### DATA FOR THIS EXERCISE
________________________
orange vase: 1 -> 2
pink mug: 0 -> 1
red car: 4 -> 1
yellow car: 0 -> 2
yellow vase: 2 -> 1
________________________
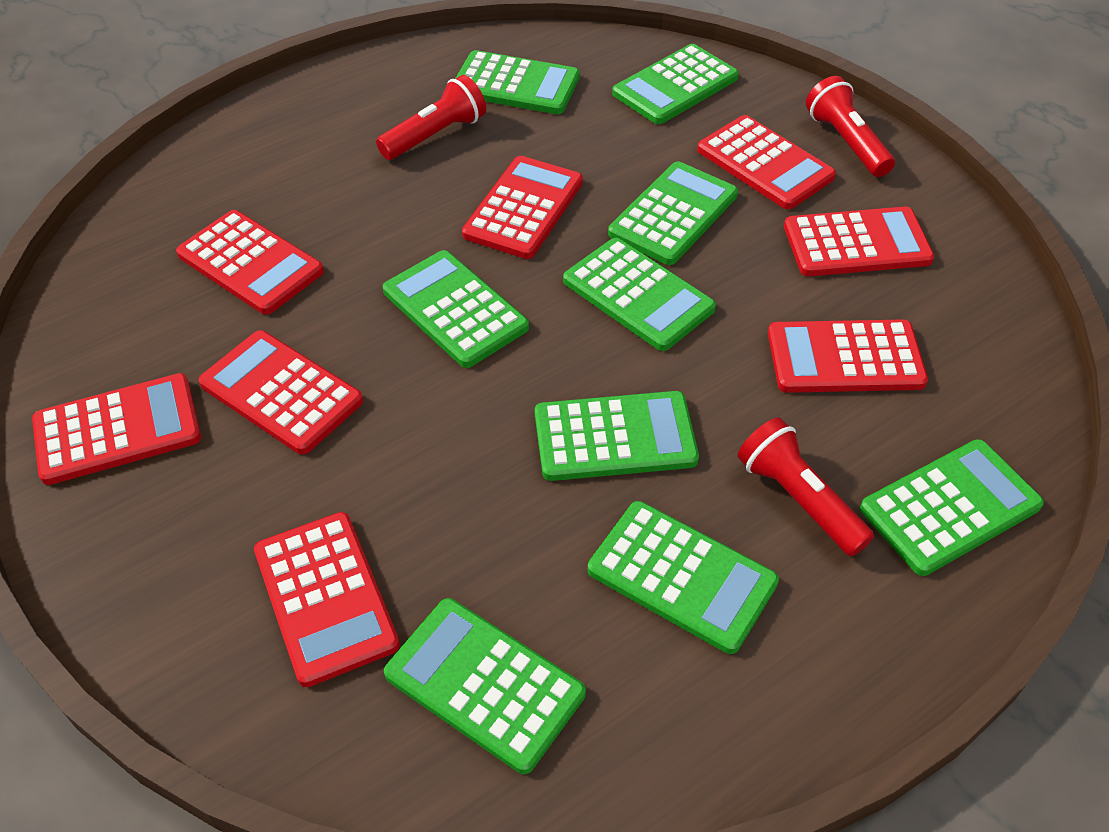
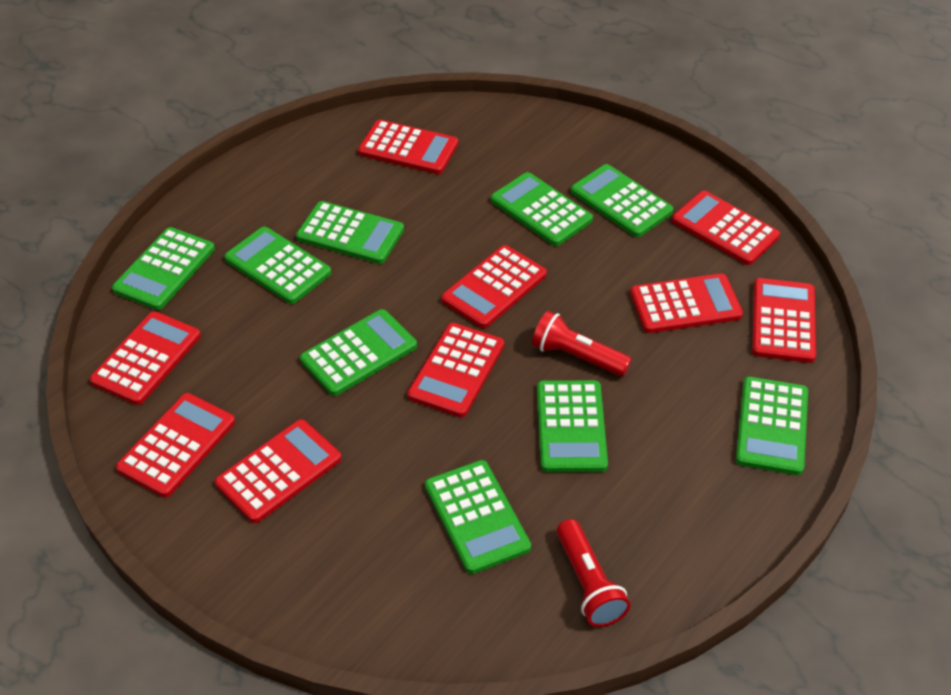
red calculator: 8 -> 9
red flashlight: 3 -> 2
________________________
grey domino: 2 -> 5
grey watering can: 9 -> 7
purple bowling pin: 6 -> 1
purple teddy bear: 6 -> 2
________________________
### REQUIRED WORK
Given the data above, transcribe exactly the lines from the one containing "grey watering can: 9 -> 7" down to the one containing "purple teddy bear: 6 -> 2", and no others.

### WRITTEN RESPONSE
grey watering can: 9 -> 7
purple bowling pin: 6 -> 1
purple teddy bear: 6 -> 2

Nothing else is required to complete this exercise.